Could you find every line in the entries below that holds the word "PIXELS" and copy it?

[Opening DATASET RECORDS section]

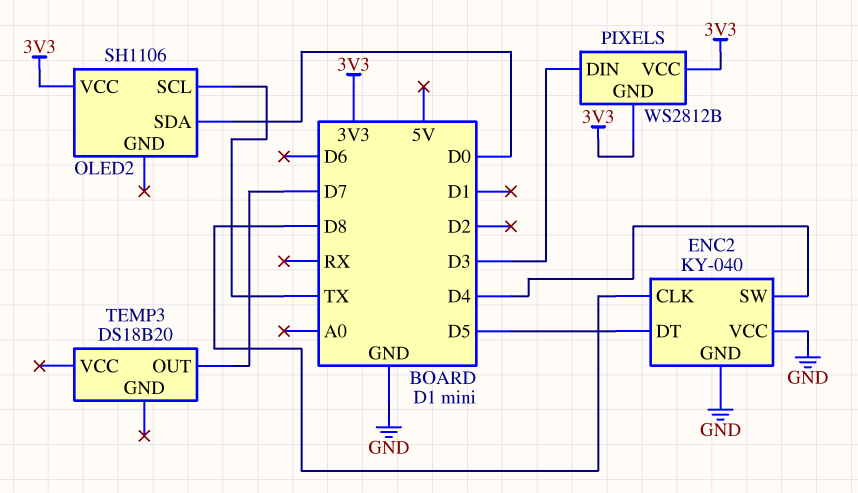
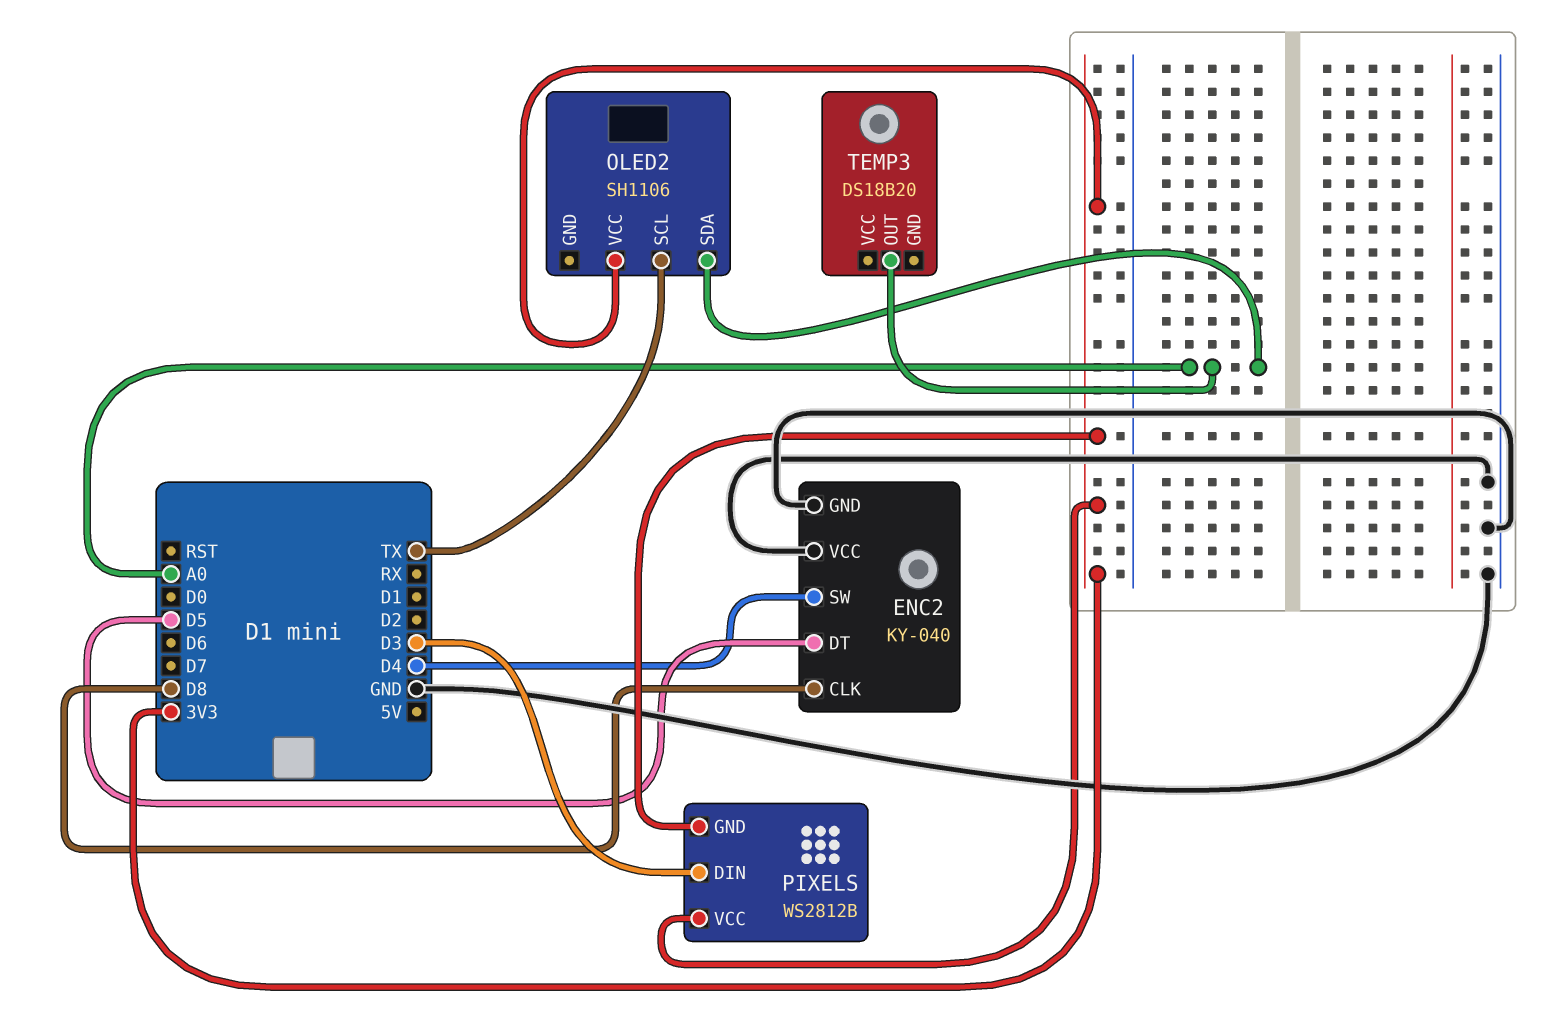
OLED2 pin SDA: D0 -> A0
TEMP3 pin OUT: D7 -> A0

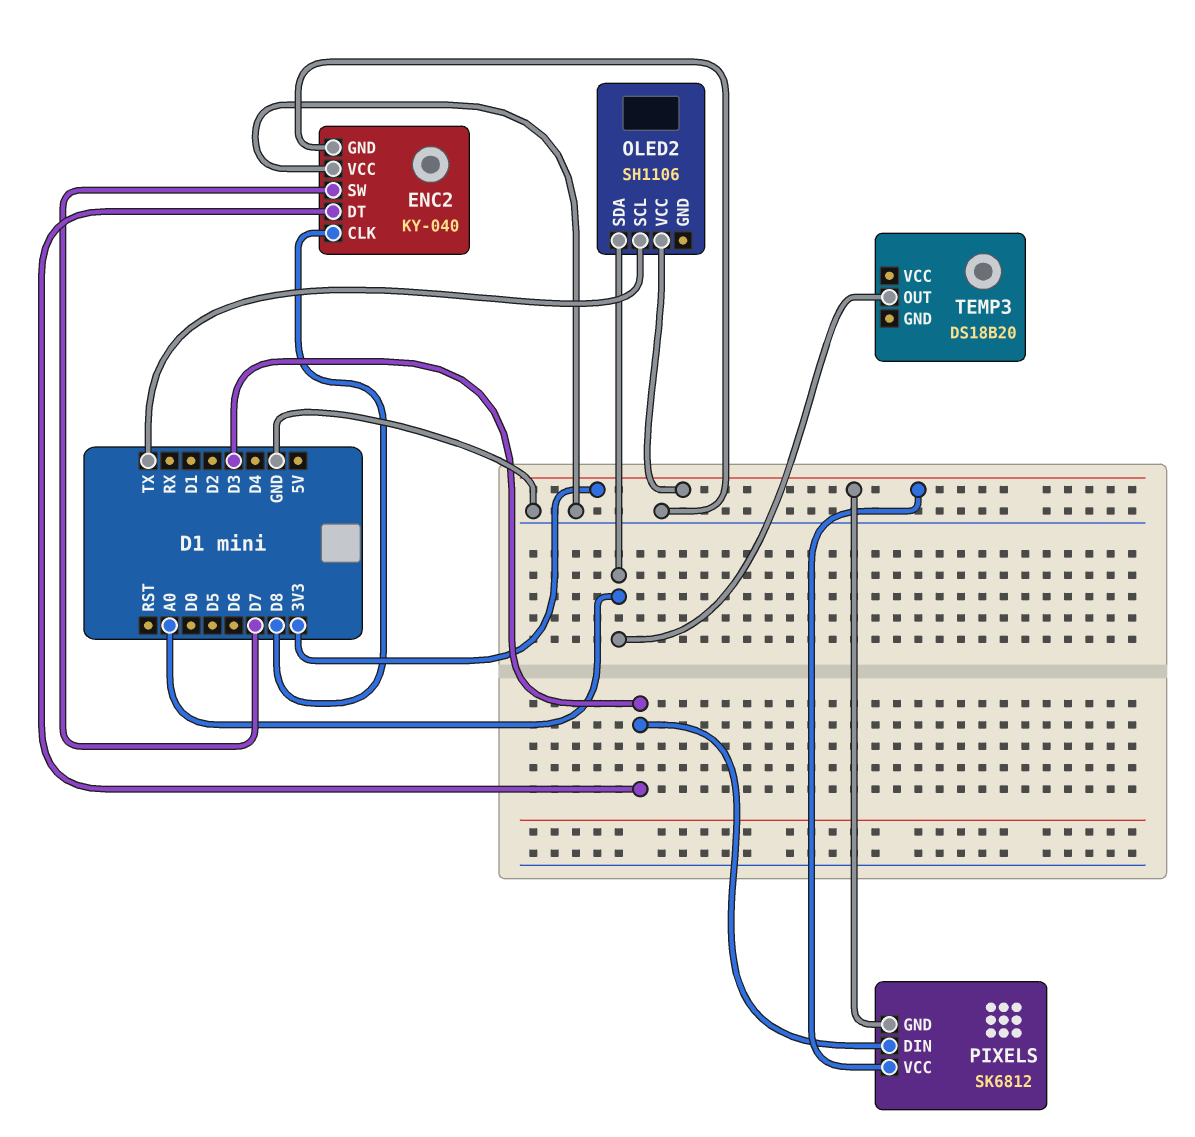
ENC2 pin DT: D5 -> D3
ENC2 pin SW: D4 -> D7
PIXELS: WS2812B -> SK6812

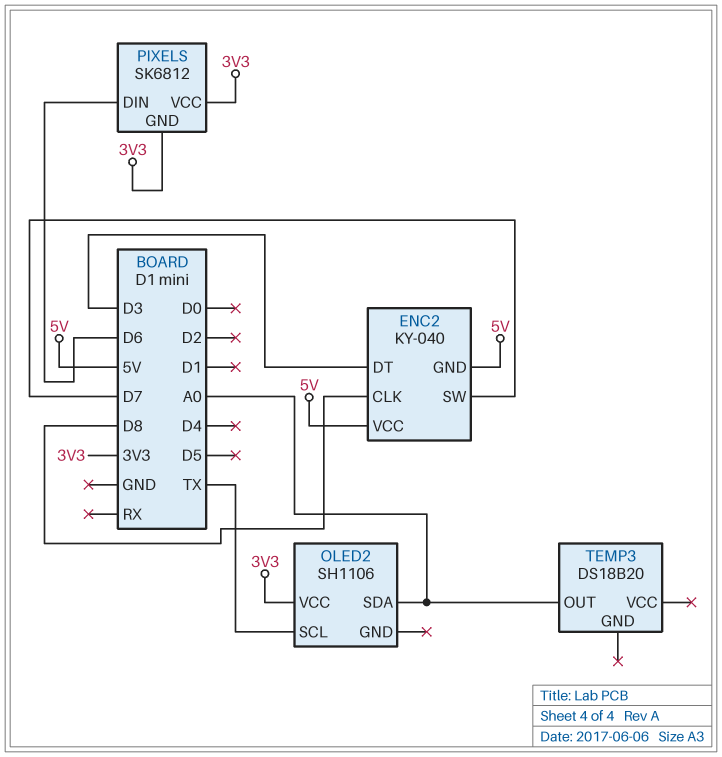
ENC2 pin GND: GND -> 5V
ENC2 pin VCC: GND -> 5V
PIXELS pin DIN: D3 -> D6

[Closing DATASET RECORDS section]

**WRITTEN ANSWER**
PIXELS: WS2812B -> SK6812
PIXELS pin DIN: D3 -> D6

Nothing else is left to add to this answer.